◆ WHAT THE TASK ASKS ◆
For each record below, output its text exactly and skip any picture.
■ ■ ■ ■ ■
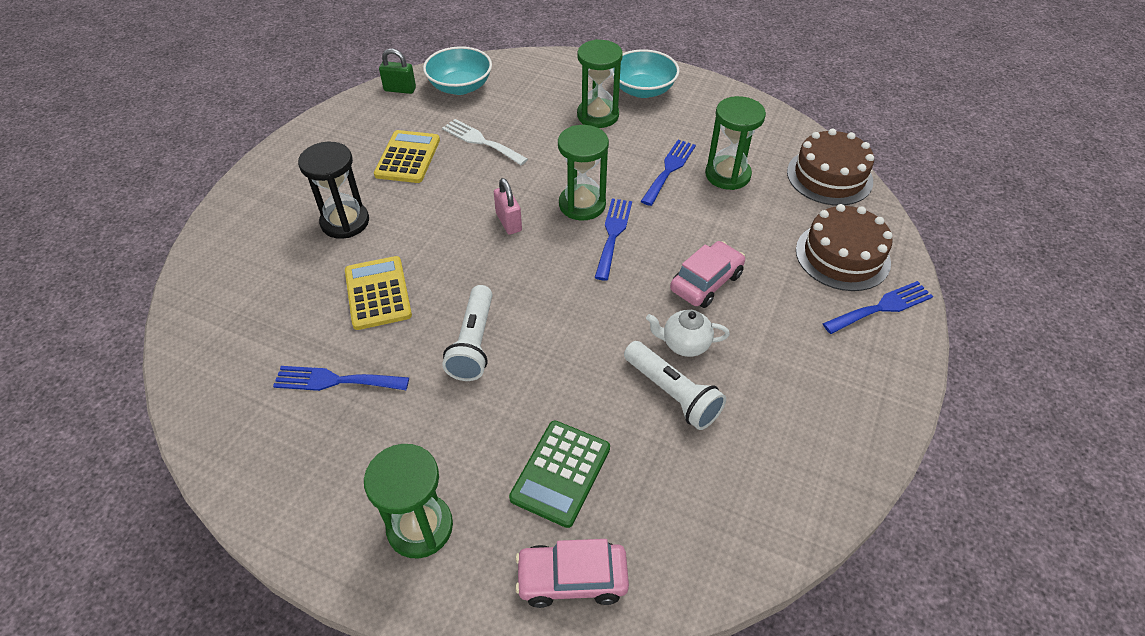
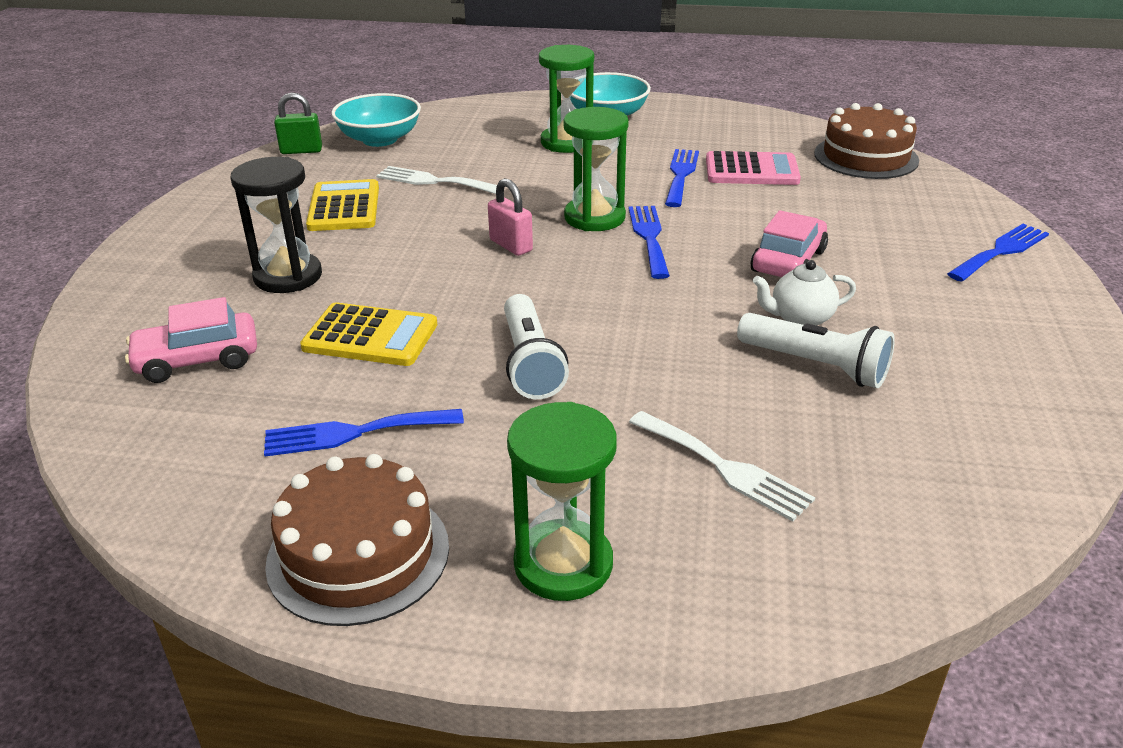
camera: 15 degrees left, 15 degrees down
(378, 293) = (370, 336): yellow calculator -> yellow calculator turned 135 degrees clockwise
(560, 473) = (724, 468): green calculator -> white fork
(572, 579) = (808, 573): pink car -> pink car (197, 360)
(727, 175) = (751, 170): green hourglass -> pink calculator
(842, 256) = (927, 217): brown cake -> brown cake (358, 554)

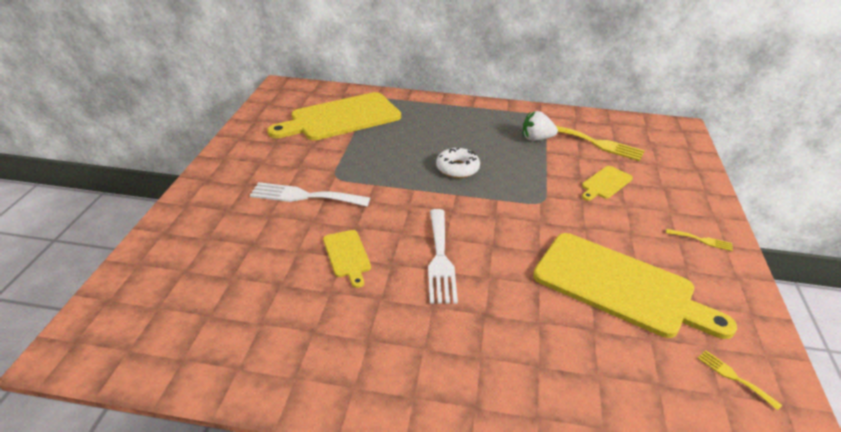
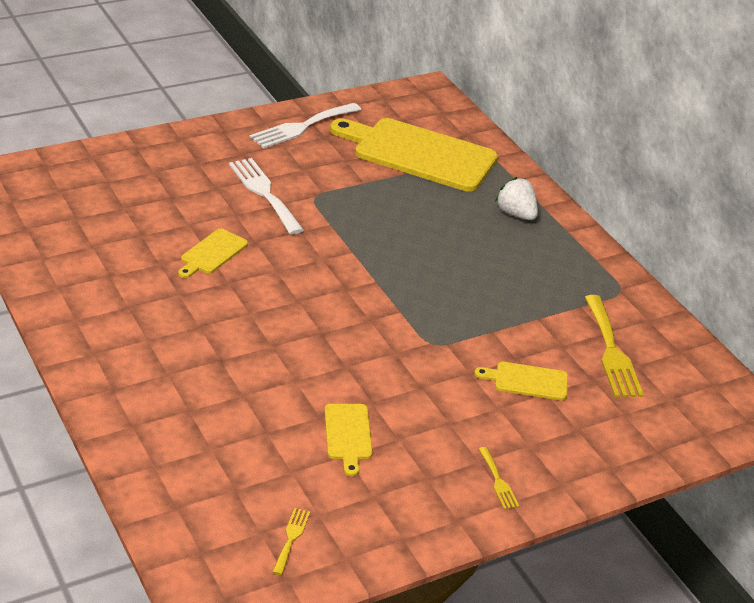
camera: 50 degrees right, 0 degrees up
(440, 259) = (265, 307): white fork -> white fork (302, 127)
(457, 168) = (423, 266): white donut -> none
(536, 139) = (558, 302): white strawberry -> white strawberry (516, 214)
(620, 286) = (348, 435): yellow cutting board -> yellow cutting board, size x0.45

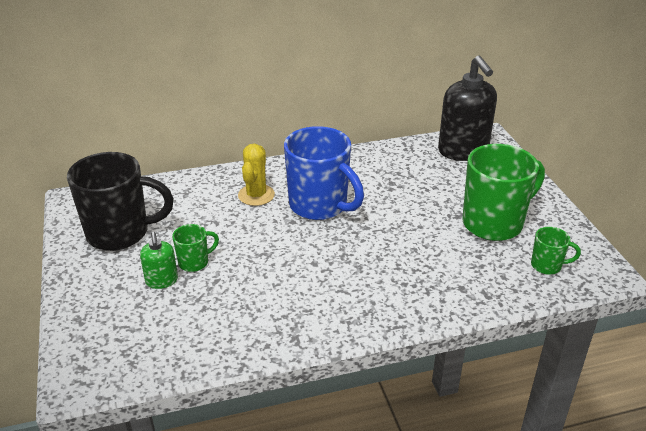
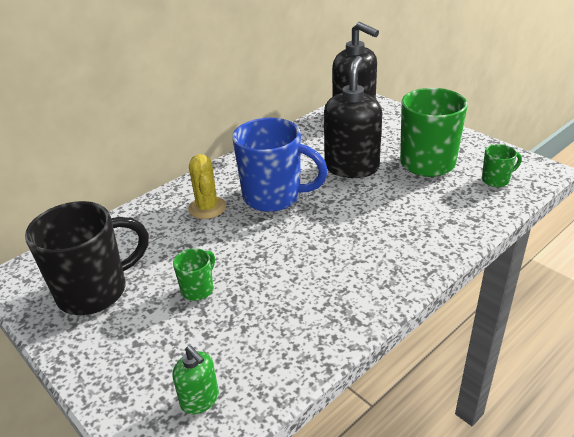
camera: 25 degrees left, 0 degrees up
(161, 281) = (179, 320): green soap dispenser -> green soap dispenser (200, 399)
(414, 202) = (351, 167): none -> black soap dispenser

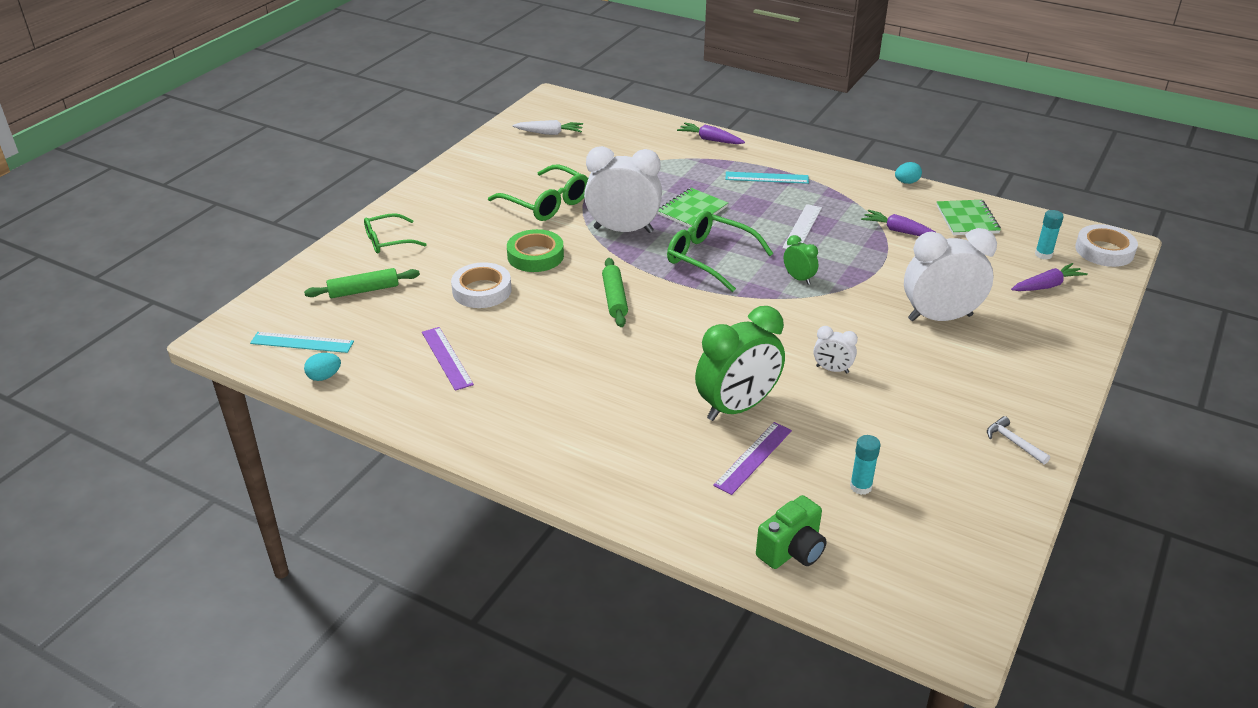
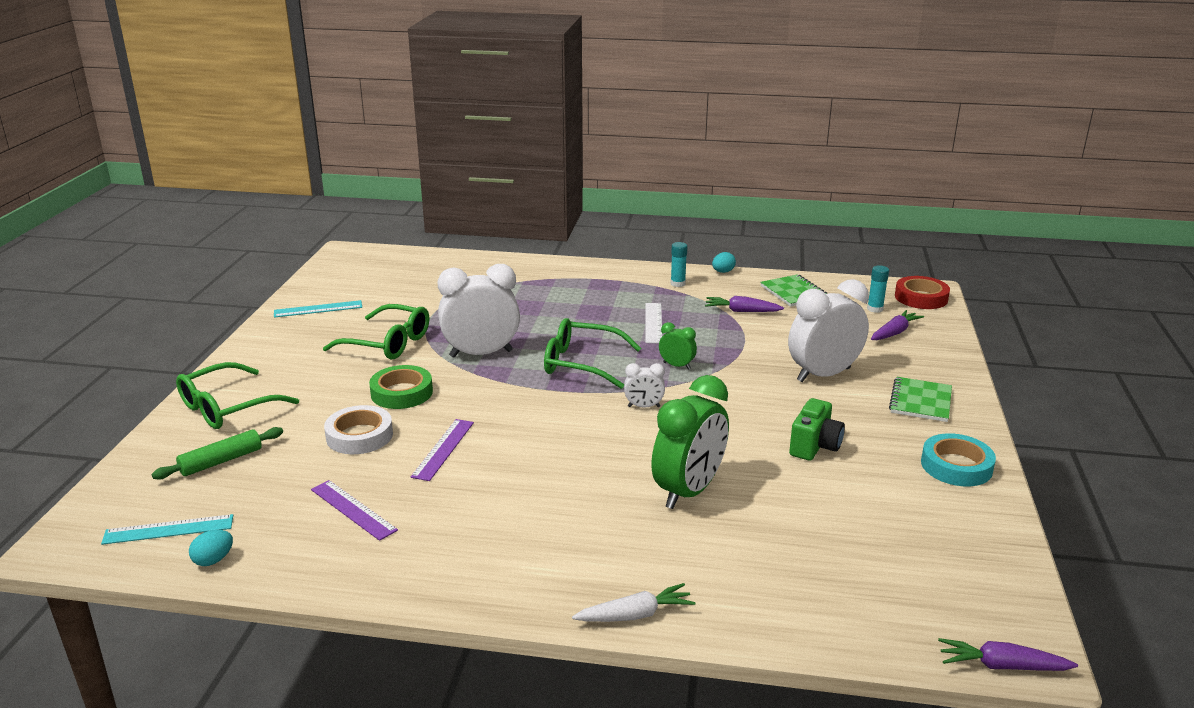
camera: 20 degrees left, 10 degrees down
(388, 241) = (228, 407): green glasses -> green glasses, size x1.53
(549, 133) = (358, 282): white carrot -> white carrot (635, 615)
(614, 298) = (507, 416): green rolling pin -> none
(692, 210) = (540, 325): green notebook -> green notebook (920, 401)
(710, 140) = (523, 264): purple carrot -> purple carrot (1001, 666)
(753, 457) = (733, 534): purple ruler -> purple ruler (443, 449)
(767, 178) = (595, 287): turquoise ruler -> turquoise ruler (318, 309)
(792, 551) = (825, 615): green camera -> green camera (814, 446)
(832, 369) = (757, 438): white clock -> white clock (644, 406)
(860, 487) = (850, 537): turquoise glue stick -> turquoise glue stick (678, 283)
(1013, 442) = (956, 466): white hammer -> turquoise tape
(1104, 251) = (921, 297): white tape -> red tape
■ ■ ■ ■ ■
◆ SOLVED PROBLEM ◆
camera: 15 degrees left, 15 degrees down
(378, 293) = (370, 336): yellow calculator -> yellow calculator turned 135 degrees clockwise
(560, 473) = (724, 468): green calculator -> white fork
(572, 579) = (808, 573): pink car -> pink car (197, 360)
(727, 175) = (751, 170): green hourglass -> pink calculator
(842, 256) = (927, 217): brown cake -> brown cake (358, 554)

camera: 50 degrees right, 0 degrees up
(440, 259) = (265, 307): white fork -> white fork (302, 127)
(457, 168) = (423, 266): white donut -> none
(536, 139) = (558, 302): white strawberry -> white strawberry (516, 214)
(620, 286) = (348, 435): yellow cutting board -> yellow cutting board, size x0.45

camera: 25 degrees left, 0 degrees up
(161, 281) = (179, 320): green soap dispenser -> green soap dispenser (200, 399)
(414, 202) = (351, 167): none -> black soap dispenser

camera: 20 degrees left, 10 degrees down
(388, 241) = (228, 407): green glasses -> green glasses, size x1.53
(549, 133) = (358, 282): white carrot -> white carrot (635, 615)
(614, 298) = (507, 416): green rolling pin -> none
(692, 210) = (540, 325): green notebook -> green notebook (920, 401)
(710, 140) = (523, 264): purple carrot -> purple carrot (1001, 666)
(753, 457) = (733, 534): purple ruler -> purple ruler (443, 449)
(767, 178) = (595, 287): turquoise ruler -> turquoise ruler (318, 309)
(792, 551) = (825, 615): green camera -> green camera (814, 446)
(832, 369) = (757, 438): white clock -> white clock (644, 406)
(860, 487) = (850, 537): turquoise glue stick -> turquoise glue stick (678, 283)
(1013, 442) = (956, 466): white hammer -> turquoise tape
(1104, 251) = (921, 297): white tape -> red tape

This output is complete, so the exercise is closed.